From the records, pick out and copy each line containing "white".

● TASK INPUTS
========================================================================

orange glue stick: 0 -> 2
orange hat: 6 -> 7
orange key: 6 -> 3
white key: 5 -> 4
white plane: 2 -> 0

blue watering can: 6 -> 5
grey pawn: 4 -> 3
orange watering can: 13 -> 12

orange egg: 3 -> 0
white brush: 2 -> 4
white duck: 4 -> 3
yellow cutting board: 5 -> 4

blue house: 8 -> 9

========================================================================

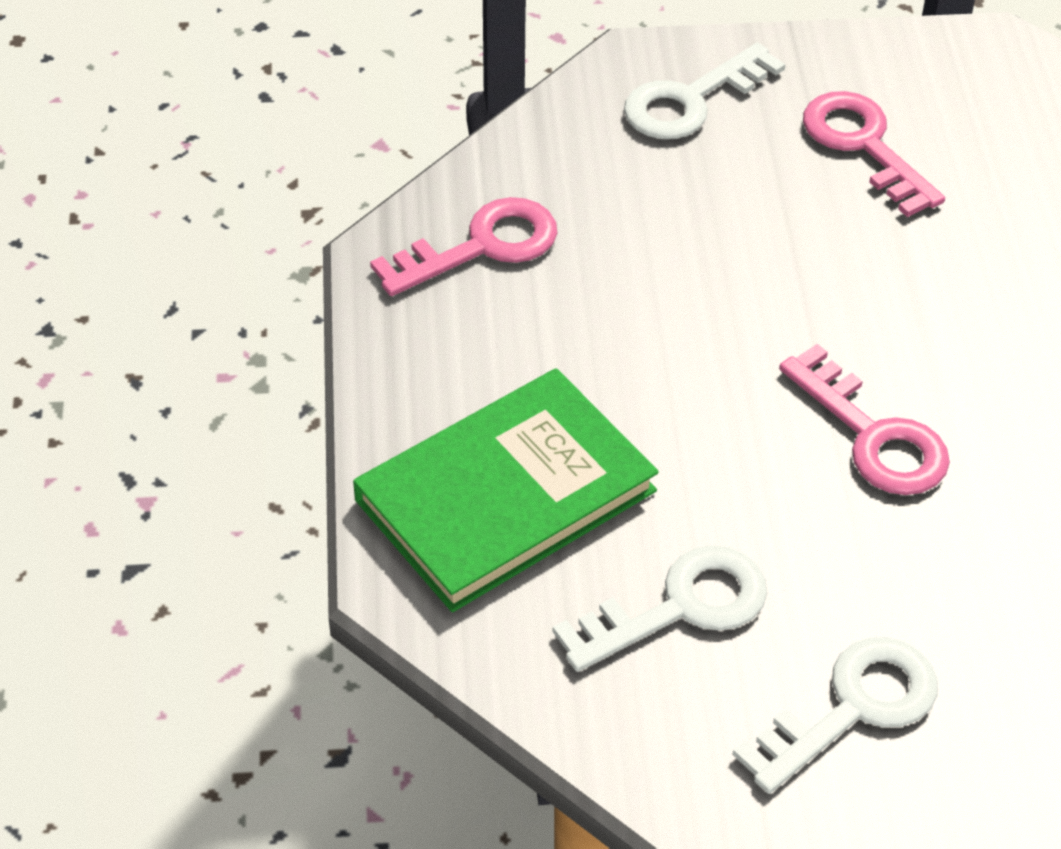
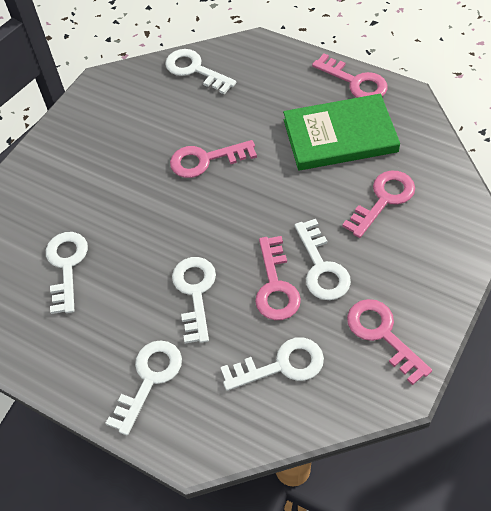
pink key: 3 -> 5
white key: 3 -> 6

========================================================================

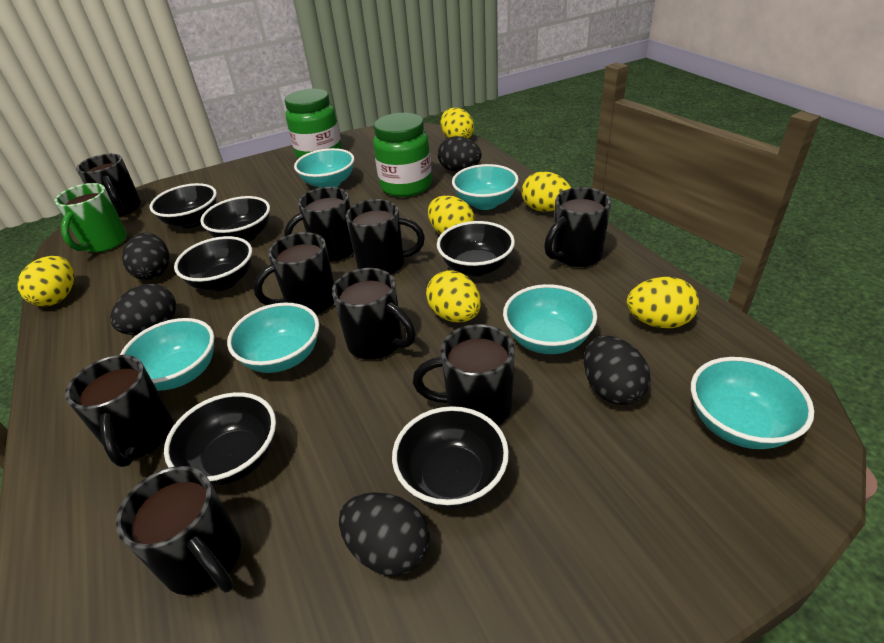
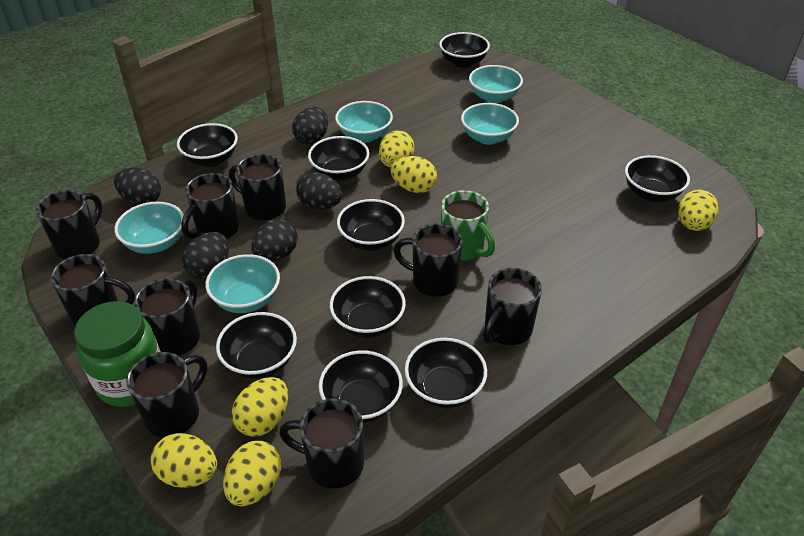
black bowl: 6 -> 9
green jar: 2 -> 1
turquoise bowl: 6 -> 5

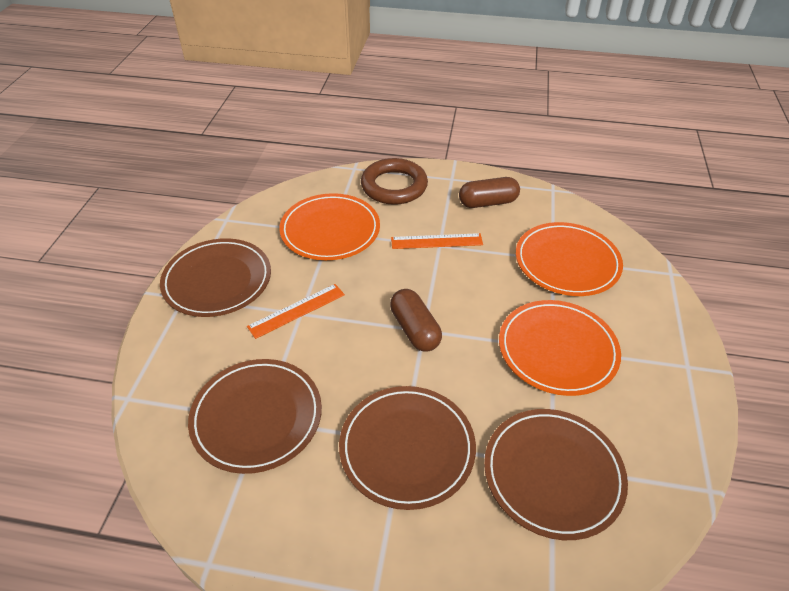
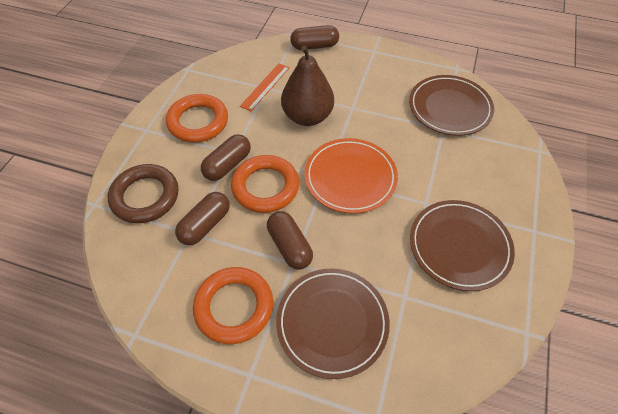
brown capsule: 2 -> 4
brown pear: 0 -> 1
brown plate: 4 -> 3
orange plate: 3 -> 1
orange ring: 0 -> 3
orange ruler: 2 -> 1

========================================================================

● WORKED SOLUTION
white key: 5 -> 4
white plane: 2 -> 0
white brush: 2 -> 4
white duck: 4 -> 3
white key: 3 -> 6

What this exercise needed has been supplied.